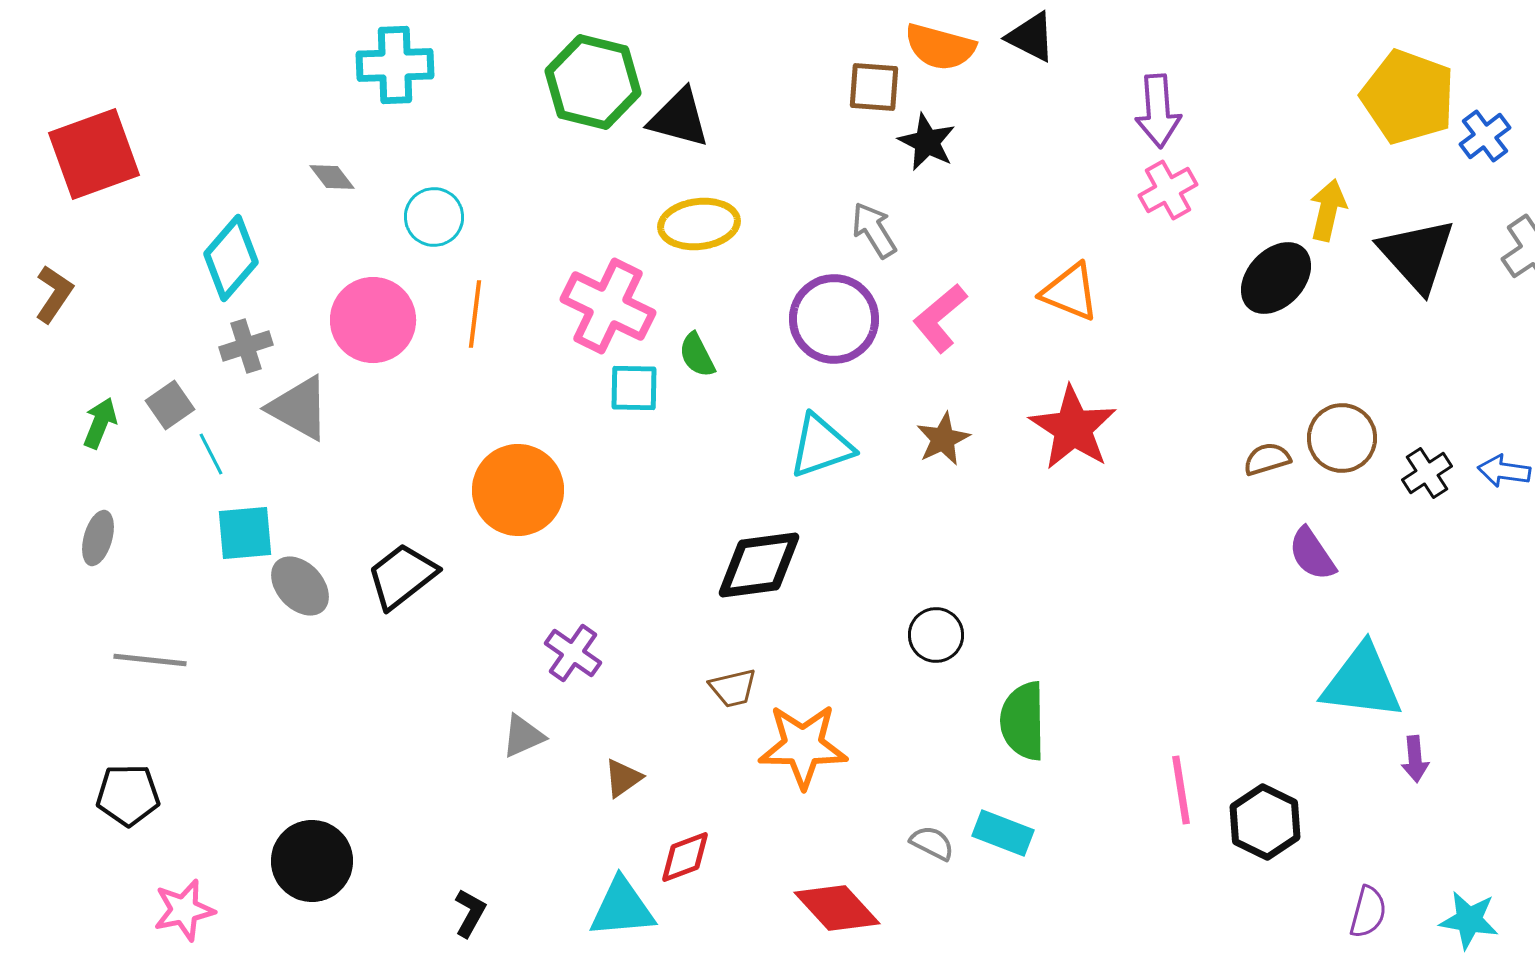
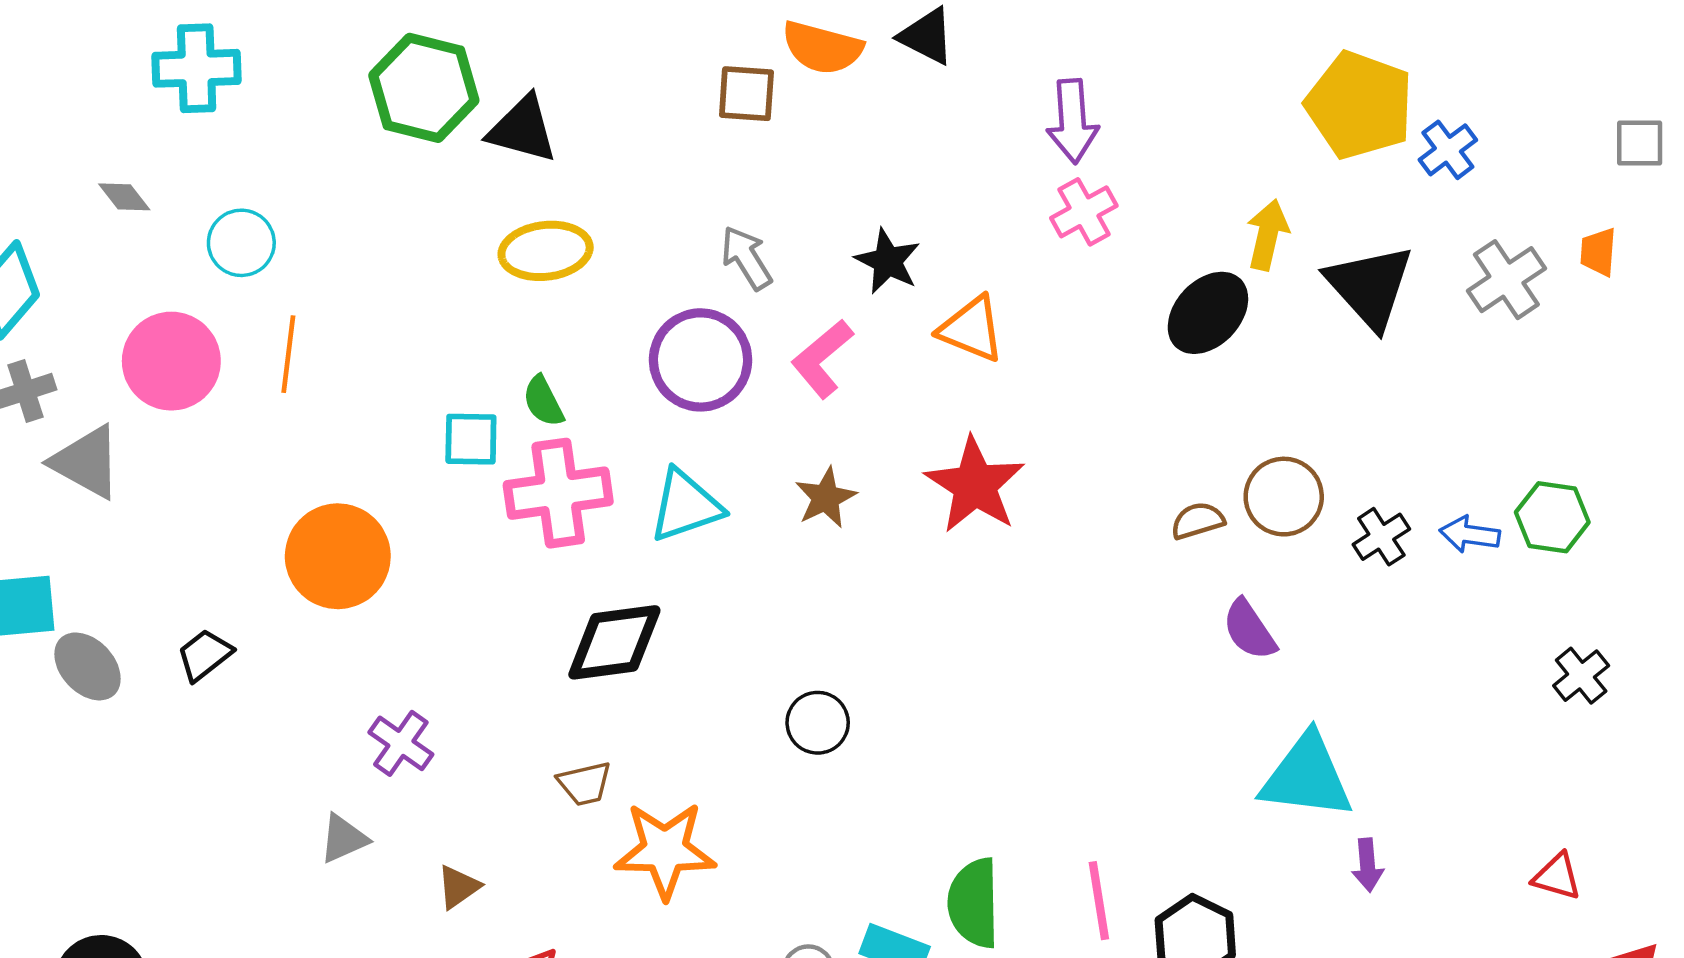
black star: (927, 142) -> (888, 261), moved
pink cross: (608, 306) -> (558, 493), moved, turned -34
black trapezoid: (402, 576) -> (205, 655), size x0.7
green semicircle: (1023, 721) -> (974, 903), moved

...

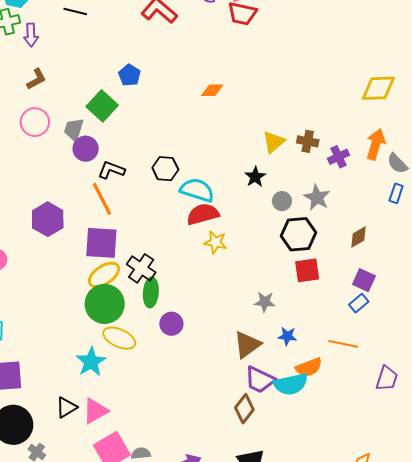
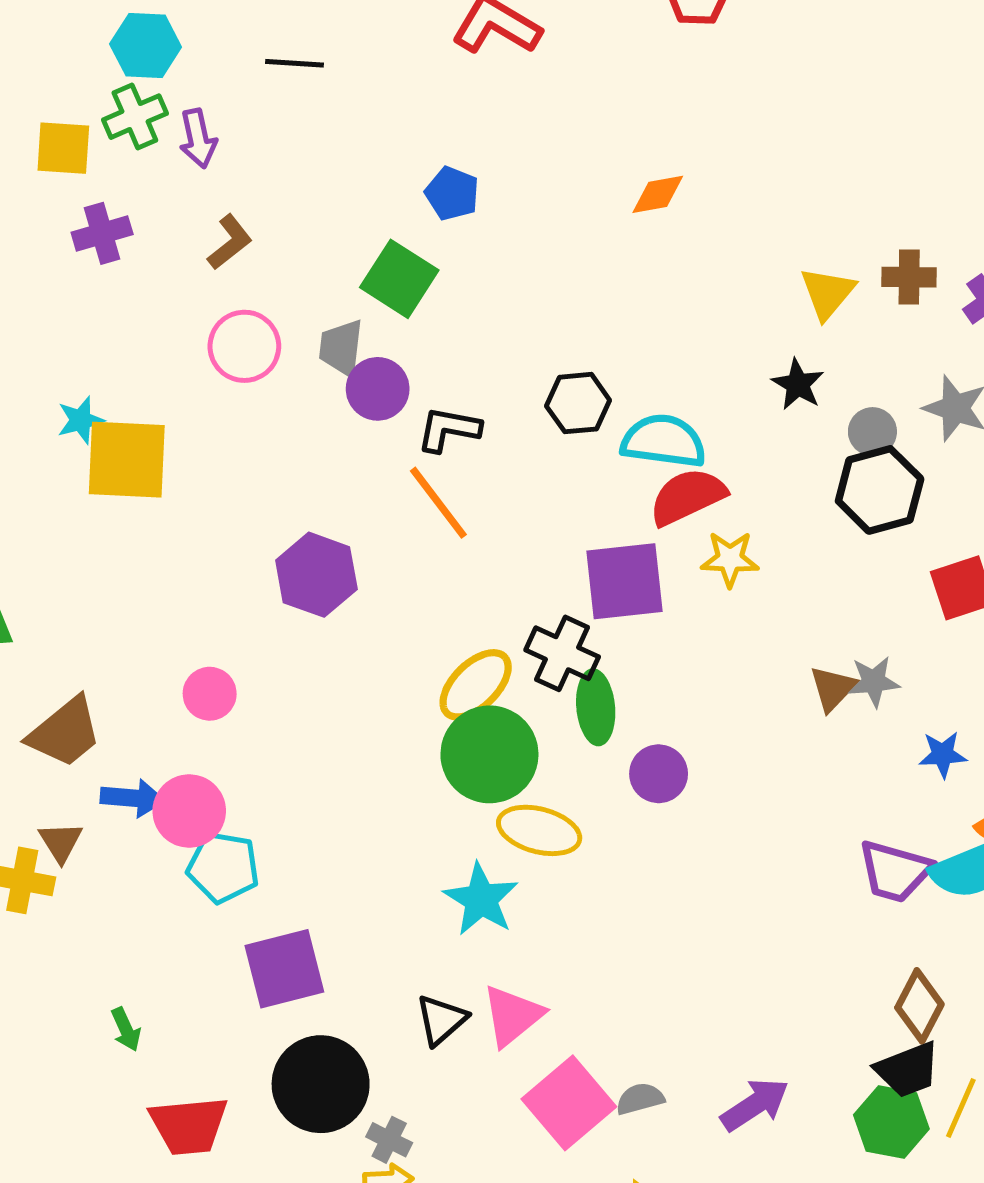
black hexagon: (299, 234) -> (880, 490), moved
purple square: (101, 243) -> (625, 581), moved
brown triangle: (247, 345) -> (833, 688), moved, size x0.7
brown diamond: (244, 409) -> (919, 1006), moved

▸ **Task item**:
Only lines holding the word "moved" are wanted; copy each one from the listing.

▸ **Solution for this exercise**:
black star: (927, 142) -> (888, 261), moved
pink cross: (608, 306) -> (558, 493), moved, turned -34
green semicircle: (1023, 721) -> (974, 903), moved
black hexagon: (299, 234) -> (880, 490), moved
purple square: (101, 243) -> (625, 581), moved
brown triangle: (247, 345) -> (833, 688), moved, size x0.7
brown diamond: (244, 409) -> (919, 1006), moved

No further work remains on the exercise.